▶ What to produce: Every line in the data below from the one containing "(465, 41) = (693, 63): pink brush -> none" down to the one containing "(712, 208) = (811, 235): black", both included, must be retyped exactly; no other line is to appear.

(Provided data Opens)

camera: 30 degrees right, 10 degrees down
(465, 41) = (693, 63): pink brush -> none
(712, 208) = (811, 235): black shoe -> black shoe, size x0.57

(Provided data Closes)
(Provided data Opens)

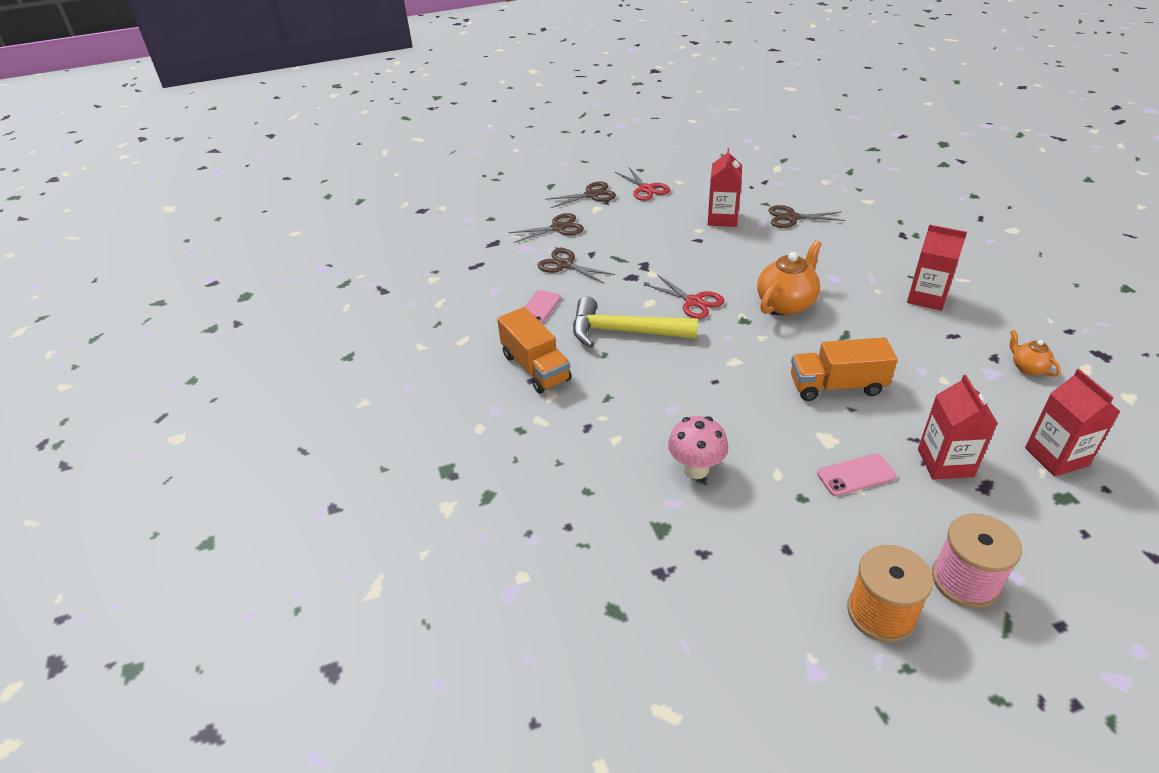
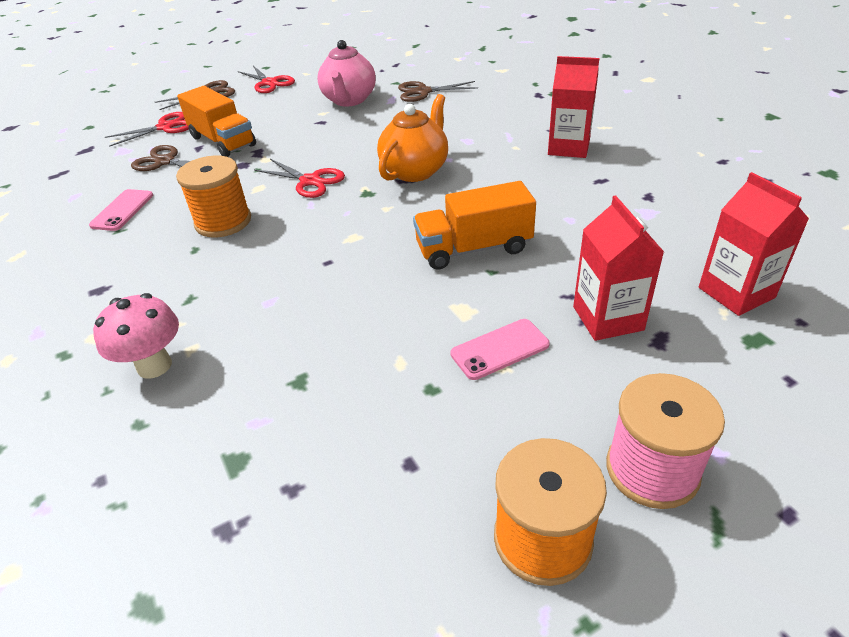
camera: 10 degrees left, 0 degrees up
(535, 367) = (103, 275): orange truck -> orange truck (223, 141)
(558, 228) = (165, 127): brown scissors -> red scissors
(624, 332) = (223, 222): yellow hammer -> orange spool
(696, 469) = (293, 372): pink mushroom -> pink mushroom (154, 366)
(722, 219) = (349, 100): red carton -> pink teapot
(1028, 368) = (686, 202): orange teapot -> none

(Provided data Closes)

▶ Exercise solution:
(465, 41) = (693, 63): pink brush -> none
(712, 208) = (811, 235): black shoe -> black shoe, size x0.57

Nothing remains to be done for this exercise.